- _JOB_
Identify every line in the items below that contains the string "grace", treating uppercase and lowercase as different, and copy each of those lines.

(Collected data)
--- START ---

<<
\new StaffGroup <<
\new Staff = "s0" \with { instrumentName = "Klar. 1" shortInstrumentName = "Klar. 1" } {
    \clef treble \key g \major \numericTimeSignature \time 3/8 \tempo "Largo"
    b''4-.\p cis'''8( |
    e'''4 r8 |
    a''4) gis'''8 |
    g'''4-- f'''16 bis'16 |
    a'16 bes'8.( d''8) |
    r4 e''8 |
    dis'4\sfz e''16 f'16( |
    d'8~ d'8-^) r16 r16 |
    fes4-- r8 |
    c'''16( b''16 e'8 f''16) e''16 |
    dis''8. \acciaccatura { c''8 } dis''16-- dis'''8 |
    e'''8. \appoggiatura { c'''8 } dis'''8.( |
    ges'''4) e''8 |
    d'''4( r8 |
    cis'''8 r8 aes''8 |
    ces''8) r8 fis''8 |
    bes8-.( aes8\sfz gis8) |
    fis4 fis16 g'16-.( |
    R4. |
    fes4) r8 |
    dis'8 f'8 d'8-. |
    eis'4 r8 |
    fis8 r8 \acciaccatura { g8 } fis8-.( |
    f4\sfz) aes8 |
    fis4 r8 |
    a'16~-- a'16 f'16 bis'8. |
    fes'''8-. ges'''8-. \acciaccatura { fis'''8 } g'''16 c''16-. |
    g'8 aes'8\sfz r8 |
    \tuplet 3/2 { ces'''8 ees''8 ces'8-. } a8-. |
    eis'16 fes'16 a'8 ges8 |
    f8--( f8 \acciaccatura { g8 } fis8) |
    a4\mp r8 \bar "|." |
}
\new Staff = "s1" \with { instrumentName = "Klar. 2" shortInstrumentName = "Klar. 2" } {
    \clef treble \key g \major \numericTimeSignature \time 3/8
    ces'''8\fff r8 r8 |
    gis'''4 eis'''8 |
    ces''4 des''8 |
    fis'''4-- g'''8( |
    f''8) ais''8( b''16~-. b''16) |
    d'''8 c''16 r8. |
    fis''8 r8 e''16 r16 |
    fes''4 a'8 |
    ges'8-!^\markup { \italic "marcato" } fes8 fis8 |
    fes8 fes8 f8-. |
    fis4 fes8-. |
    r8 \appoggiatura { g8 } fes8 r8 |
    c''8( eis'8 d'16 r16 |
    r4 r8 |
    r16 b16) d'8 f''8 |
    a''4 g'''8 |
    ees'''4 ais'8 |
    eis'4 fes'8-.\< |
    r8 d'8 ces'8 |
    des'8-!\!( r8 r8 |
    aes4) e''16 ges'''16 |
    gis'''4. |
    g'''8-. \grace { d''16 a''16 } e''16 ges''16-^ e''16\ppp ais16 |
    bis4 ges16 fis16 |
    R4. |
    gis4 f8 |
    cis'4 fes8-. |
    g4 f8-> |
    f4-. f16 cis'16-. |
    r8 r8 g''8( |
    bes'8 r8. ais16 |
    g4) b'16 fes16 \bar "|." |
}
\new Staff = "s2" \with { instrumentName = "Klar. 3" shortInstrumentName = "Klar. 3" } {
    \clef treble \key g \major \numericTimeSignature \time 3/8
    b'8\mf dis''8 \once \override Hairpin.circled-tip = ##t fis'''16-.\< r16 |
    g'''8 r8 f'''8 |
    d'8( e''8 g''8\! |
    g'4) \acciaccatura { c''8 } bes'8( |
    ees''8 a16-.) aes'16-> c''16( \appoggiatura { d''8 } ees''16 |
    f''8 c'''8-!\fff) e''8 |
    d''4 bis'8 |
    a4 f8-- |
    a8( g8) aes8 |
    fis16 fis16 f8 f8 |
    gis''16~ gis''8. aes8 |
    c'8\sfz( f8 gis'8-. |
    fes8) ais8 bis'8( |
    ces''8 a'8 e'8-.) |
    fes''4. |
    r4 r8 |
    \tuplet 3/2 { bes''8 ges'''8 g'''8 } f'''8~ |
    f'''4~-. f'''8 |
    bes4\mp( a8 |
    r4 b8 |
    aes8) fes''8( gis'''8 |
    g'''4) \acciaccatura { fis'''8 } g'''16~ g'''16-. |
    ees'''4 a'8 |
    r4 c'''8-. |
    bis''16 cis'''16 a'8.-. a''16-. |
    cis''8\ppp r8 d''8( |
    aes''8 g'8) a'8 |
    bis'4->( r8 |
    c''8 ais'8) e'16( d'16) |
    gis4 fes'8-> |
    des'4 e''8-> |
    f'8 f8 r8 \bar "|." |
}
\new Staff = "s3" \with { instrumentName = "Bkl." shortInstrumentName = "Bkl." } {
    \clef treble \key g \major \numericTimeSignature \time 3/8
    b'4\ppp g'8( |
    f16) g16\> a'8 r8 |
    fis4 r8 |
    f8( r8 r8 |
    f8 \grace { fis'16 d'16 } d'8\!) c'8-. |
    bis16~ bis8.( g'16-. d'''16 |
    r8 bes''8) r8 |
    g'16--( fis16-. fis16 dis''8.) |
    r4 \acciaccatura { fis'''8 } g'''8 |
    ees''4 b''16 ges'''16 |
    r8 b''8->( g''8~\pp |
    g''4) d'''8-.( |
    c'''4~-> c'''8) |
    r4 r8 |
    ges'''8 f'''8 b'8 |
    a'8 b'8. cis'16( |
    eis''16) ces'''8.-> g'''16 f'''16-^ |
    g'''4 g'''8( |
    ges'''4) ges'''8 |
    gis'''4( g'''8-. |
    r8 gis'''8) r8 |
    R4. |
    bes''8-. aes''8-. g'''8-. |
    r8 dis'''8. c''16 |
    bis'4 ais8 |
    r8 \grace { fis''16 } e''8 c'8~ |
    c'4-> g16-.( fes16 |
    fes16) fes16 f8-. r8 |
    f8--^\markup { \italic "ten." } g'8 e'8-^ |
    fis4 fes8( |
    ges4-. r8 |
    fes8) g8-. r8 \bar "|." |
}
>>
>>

--- END ---
--- START ---

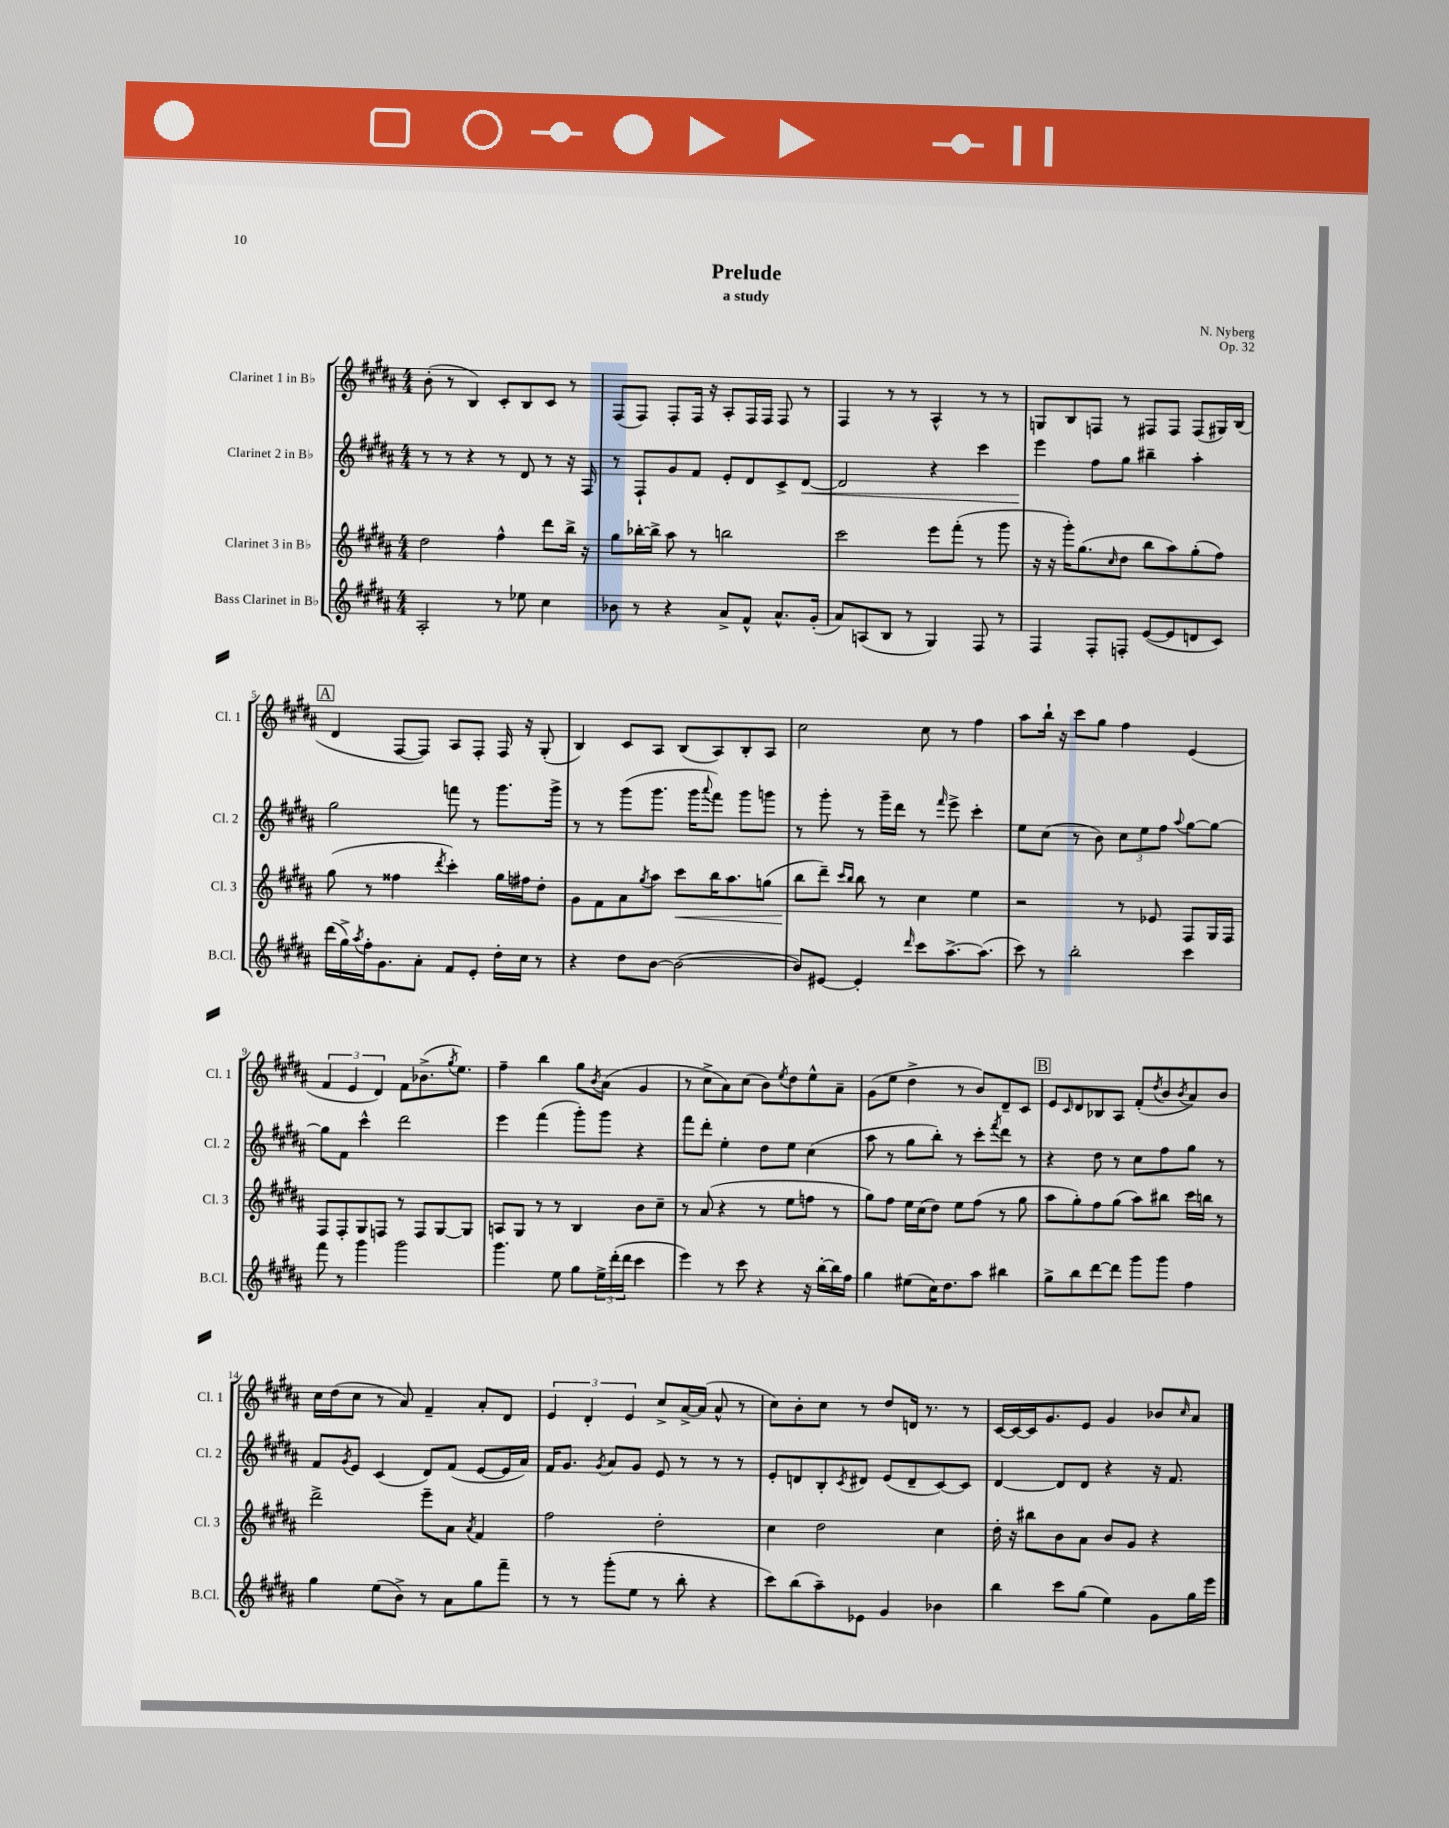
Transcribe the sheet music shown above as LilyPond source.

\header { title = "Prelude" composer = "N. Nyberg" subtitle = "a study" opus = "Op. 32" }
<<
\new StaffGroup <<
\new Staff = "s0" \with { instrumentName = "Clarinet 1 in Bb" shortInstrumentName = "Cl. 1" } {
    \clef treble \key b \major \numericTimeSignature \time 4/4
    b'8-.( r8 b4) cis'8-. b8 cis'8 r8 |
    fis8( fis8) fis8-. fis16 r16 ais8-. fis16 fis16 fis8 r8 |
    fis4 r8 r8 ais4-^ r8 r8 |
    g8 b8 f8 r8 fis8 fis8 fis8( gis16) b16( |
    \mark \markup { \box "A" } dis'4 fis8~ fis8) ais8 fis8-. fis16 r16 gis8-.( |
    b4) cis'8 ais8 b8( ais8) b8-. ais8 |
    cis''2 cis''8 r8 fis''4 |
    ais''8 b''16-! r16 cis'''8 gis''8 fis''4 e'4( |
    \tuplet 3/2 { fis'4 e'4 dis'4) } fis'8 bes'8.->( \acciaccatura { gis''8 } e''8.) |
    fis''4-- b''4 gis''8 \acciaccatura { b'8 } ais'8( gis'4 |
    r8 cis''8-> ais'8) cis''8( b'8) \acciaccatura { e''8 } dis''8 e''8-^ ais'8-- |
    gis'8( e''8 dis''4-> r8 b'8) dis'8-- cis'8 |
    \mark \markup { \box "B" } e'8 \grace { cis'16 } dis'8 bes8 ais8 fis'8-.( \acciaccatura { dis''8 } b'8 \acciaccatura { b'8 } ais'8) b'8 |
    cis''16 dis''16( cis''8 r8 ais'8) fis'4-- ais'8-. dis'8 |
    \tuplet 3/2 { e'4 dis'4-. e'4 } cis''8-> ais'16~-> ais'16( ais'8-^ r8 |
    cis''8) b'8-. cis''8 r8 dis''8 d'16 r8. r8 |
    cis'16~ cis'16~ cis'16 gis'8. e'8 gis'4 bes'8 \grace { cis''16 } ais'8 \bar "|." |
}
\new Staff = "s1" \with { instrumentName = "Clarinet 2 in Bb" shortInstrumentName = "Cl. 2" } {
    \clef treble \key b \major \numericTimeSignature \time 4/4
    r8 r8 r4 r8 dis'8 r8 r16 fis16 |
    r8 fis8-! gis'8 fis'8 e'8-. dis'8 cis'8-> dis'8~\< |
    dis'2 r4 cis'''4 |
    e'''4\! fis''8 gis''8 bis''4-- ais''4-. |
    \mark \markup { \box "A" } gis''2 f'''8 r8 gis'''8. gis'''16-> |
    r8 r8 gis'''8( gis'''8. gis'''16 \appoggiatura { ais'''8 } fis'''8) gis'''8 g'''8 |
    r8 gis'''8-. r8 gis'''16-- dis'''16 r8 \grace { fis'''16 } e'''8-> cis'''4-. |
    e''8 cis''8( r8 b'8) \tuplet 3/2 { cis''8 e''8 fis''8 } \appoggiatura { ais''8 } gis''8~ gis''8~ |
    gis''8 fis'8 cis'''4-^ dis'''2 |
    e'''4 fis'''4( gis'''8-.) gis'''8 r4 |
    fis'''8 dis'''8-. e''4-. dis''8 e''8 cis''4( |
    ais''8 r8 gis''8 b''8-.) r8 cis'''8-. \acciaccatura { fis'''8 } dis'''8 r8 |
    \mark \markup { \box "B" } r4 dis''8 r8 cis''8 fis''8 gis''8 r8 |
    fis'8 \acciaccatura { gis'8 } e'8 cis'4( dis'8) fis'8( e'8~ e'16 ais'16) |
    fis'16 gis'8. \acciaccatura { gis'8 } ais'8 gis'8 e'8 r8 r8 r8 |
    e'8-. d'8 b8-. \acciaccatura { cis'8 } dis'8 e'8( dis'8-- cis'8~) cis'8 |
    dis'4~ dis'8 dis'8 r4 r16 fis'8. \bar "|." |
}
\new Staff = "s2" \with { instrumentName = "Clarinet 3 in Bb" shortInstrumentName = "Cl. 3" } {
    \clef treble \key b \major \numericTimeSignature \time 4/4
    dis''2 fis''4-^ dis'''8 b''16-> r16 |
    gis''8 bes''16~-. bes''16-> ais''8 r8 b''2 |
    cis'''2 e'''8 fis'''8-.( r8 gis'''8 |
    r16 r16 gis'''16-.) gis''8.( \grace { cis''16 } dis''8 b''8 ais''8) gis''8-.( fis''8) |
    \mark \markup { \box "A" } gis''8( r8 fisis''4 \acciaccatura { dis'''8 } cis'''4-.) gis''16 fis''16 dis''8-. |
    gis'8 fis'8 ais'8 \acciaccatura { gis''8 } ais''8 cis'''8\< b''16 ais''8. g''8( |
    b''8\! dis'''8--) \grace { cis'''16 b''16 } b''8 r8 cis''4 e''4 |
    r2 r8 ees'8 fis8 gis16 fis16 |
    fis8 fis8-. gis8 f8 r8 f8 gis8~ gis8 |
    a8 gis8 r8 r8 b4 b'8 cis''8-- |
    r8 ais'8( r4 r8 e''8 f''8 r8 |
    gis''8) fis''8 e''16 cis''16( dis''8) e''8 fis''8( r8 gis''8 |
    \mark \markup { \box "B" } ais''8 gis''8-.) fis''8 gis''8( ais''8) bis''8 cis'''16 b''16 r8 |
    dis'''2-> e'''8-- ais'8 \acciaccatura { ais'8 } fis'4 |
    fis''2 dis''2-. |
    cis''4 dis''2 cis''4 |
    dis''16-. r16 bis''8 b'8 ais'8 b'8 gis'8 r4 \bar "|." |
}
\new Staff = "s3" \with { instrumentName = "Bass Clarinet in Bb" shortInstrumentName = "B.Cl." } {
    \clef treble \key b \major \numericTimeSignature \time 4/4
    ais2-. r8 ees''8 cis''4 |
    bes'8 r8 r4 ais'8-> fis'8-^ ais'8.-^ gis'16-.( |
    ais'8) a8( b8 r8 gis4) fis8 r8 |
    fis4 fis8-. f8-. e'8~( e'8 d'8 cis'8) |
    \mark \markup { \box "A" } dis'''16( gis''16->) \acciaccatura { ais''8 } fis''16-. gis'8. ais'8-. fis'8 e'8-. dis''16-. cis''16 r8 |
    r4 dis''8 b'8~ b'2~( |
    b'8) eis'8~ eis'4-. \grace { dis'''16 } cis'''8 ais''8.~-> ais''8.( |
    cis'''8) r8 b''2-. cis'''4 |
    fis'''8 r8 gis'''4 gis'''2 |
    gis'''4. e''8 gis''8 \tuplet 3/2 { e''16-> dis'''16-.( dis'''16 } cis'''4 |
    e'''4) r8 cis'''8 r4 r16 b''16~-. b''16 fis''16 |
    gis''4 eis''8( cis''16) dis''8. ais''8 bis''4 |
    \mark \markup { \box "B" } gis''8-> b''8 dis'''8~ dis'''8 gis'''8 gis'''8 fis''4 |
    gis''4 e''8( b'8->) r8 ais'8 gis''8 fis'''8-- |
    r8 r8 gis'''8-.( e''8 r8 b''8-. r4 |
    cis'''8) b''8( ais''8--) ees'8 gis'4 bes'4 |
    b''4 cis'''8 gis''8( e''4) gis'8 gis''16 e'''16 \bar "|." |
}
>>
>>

--- END ---

- _REPLY_
    g'''8-. \grace { d''16 a''16 } e''16 ges''16-^ e''16\ppp ais16 |
    f8 \grace { fis'16 d'16 } d'8\!) c'8-. |
    r8 \grace { fis''16 } e''8 c'8~ |
    \mark \markup { \box "B" } e'8 \grace { cis'16 } dis'8 bes8 ais8 fis'8-.( \acciaccatura { dis''8 } b'8 \acciaccatura { b'8 } ais'8) b'8 |
    cis'16~ cis'16~ cis'16 gis'8. e'8 gis'4 bes'8 \grace { cis''16 } ais'8 \bar "|." |
    r8 gis'''8-. r8 gis'''16-- dis'''16 r8 \grace { fis'''16 } e'''8-> cis'''4-. |
    r16 r16 gis'''16-.) gis''8.( \grace { cis''16 } dis''8 b''8 ais''8) gis''8-.( fis''8) |
    b''8\! dis'''8--) \grace { cis'''16 b''16 } b''8 r8 cis''4 e''4 |
    b'8) eis'8~ eis'4-. \grace { dis'''16 } cis'''8 ais''8.~-> ais''8.( |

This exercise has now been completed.